━━ Source information
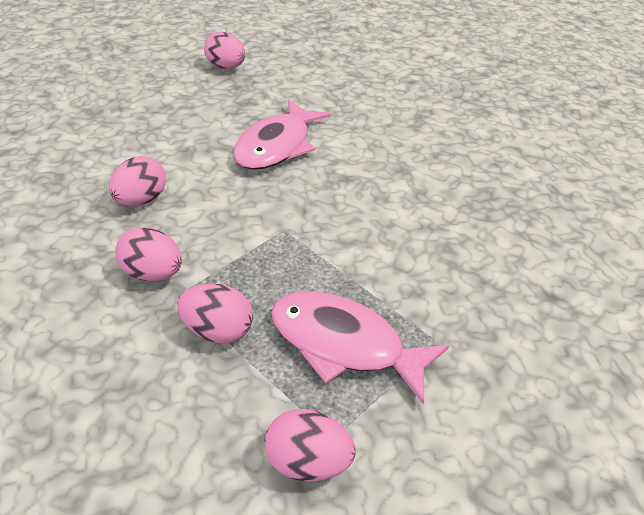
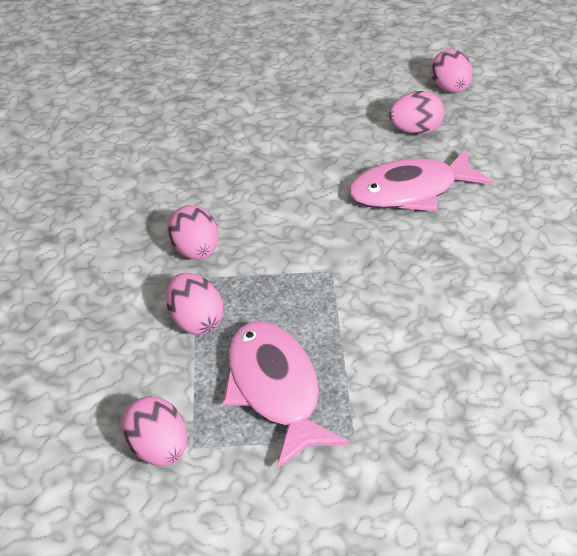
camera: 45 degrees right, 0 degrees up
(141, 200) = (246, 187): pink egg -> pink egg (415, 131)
━━━━
━━ Source information
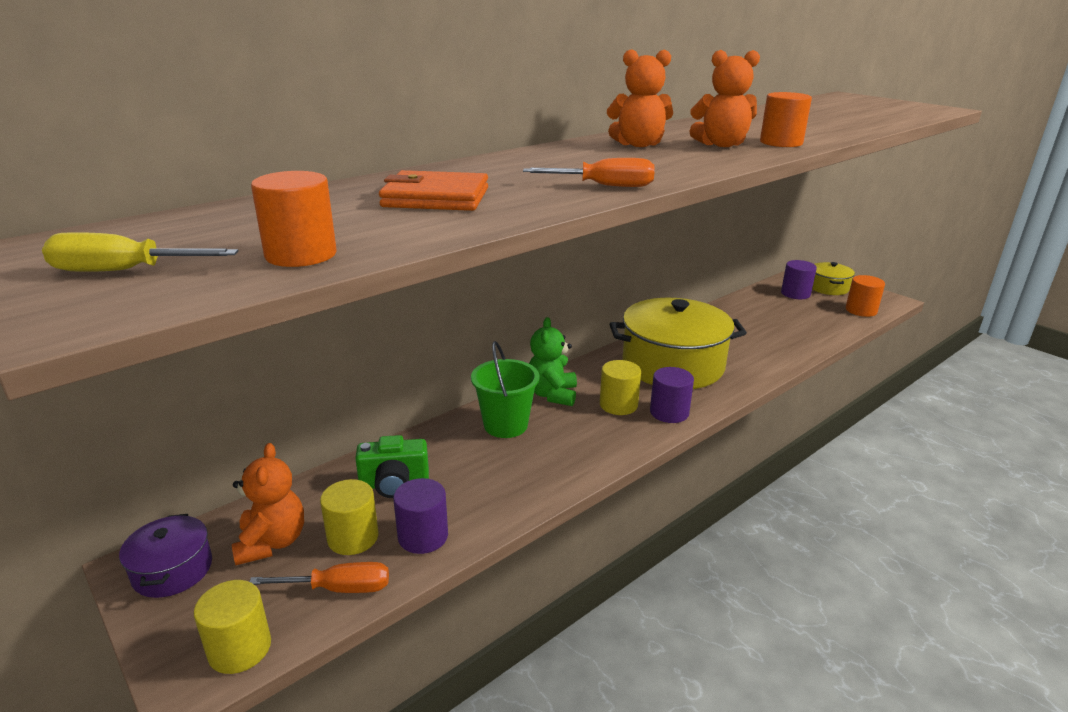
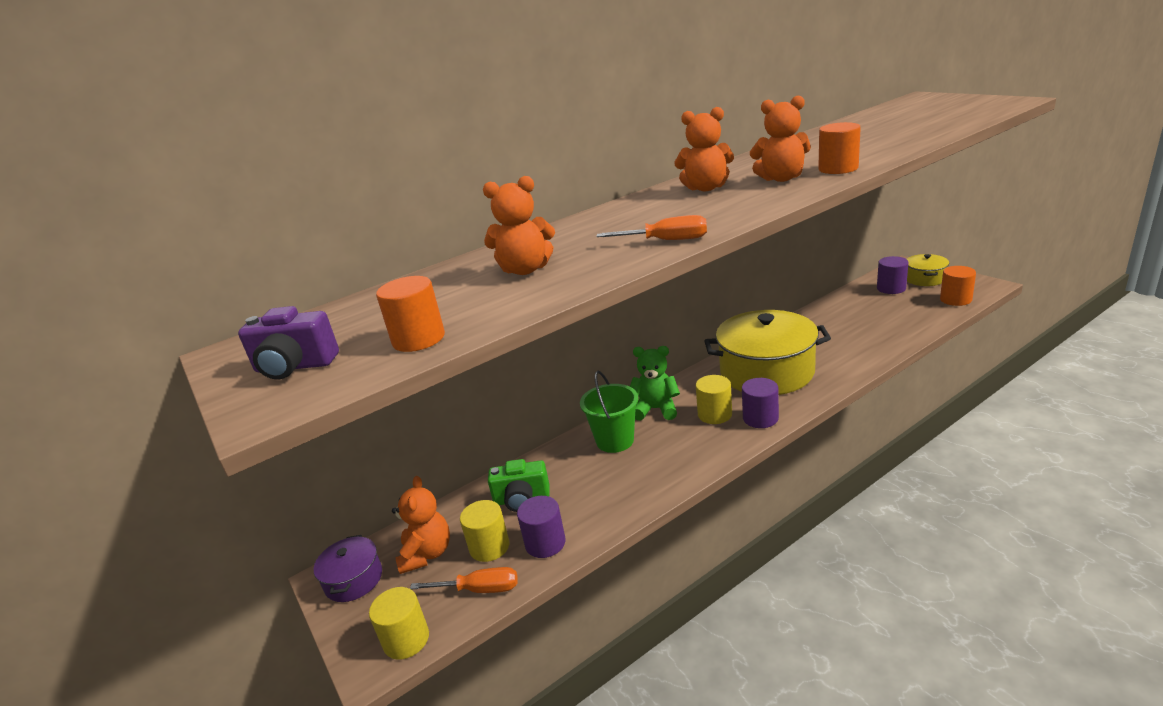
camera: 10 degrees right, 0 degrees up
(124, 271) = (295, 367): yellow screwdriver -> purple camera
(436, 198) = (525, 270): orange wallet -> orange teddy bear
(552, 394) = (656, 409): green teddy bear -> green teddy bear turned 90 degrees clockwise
━━━━
__Try it__
From the material above, set down exactly the lines starting at the one with "camera: 45 degrees right, 0 degrees up" and ending at the one with "(141, 200) = (246, 187): pink", end lines included.

__Completed exercise__
camera: 45 degrees right, 0 degrees up
(141, 200) = (246, 187): pink egg -> pink egg (415, 131)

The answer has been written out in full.